How many lines in the records below contain the word "appeared"? Answer with the number alone.

• **Stored data**:
╭──

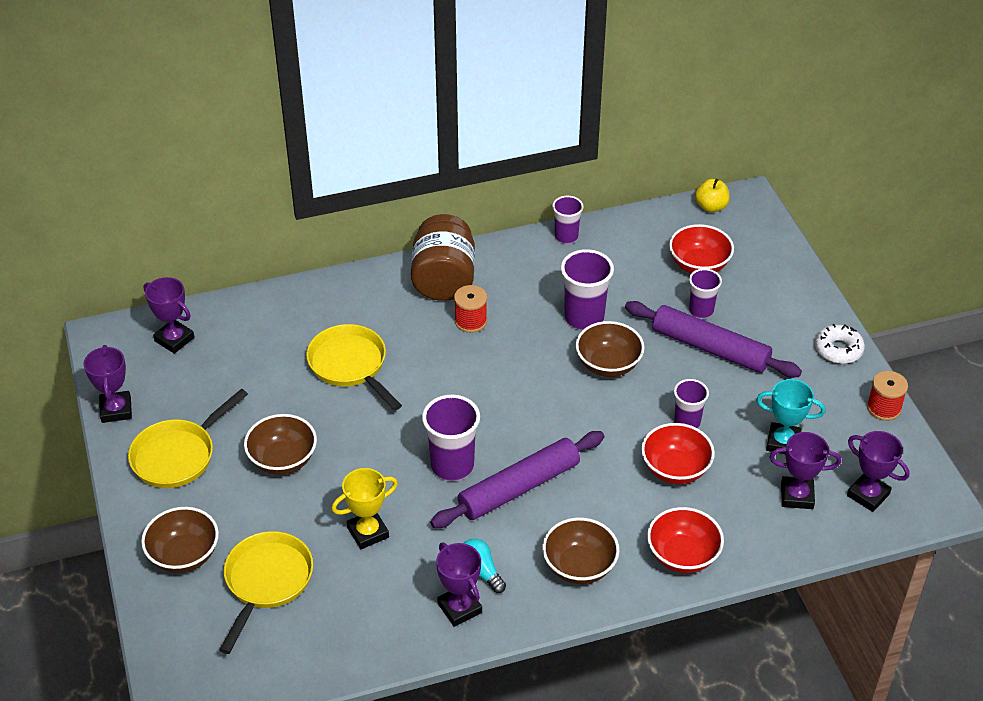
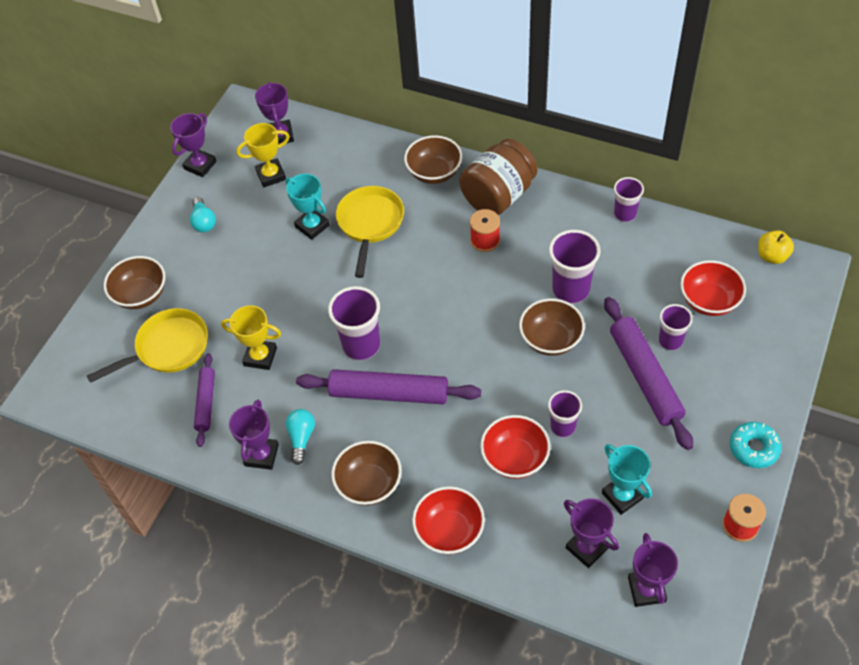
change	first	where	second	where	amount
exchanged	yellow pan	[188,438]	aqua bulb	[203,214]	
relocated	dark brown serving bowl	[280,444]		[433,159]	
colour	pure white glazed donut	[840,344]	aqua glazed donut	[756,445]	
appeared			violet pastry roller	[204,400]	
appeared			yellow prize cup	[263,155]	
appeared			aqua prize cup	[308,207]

╰──
╭──

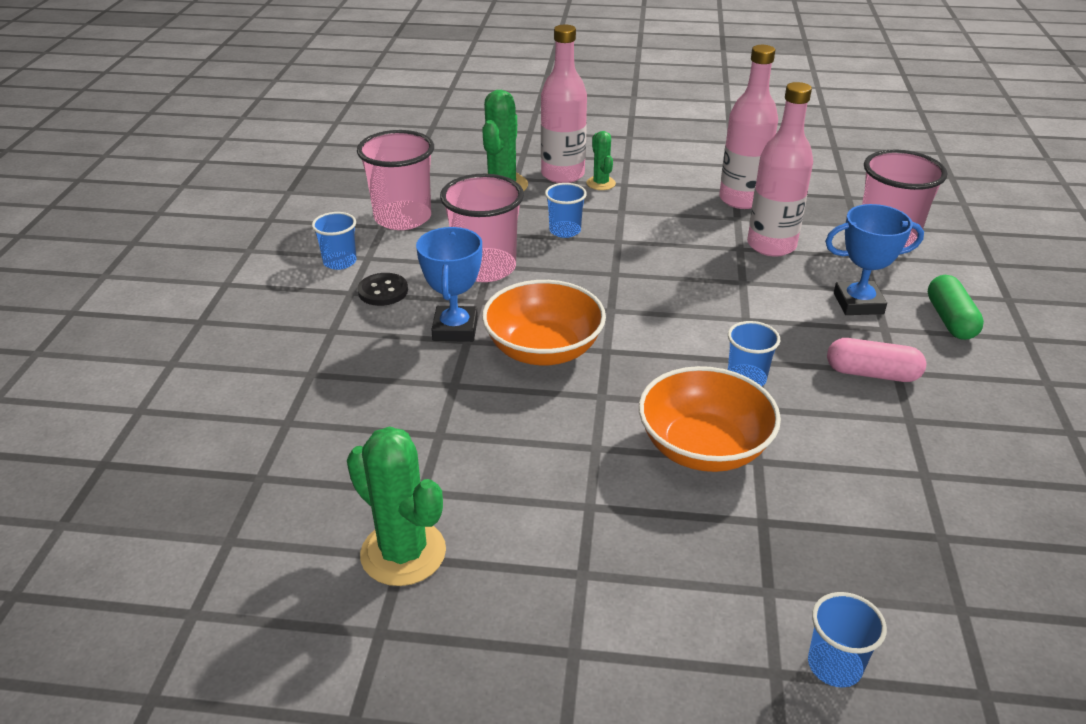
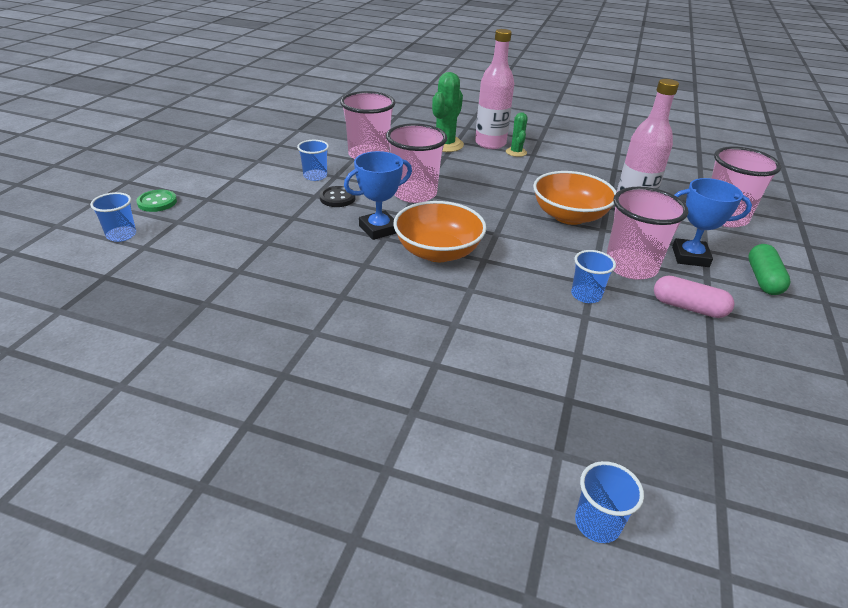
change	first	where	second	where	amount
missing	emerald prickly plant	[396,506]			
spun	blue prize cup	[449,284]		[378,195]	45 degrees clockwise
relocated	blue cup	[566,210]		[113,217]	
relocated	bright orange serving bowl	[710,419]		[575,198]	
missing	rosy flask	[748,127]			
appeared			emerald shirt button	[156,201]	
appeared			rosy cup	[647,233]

╰──

• **Written solution**: 5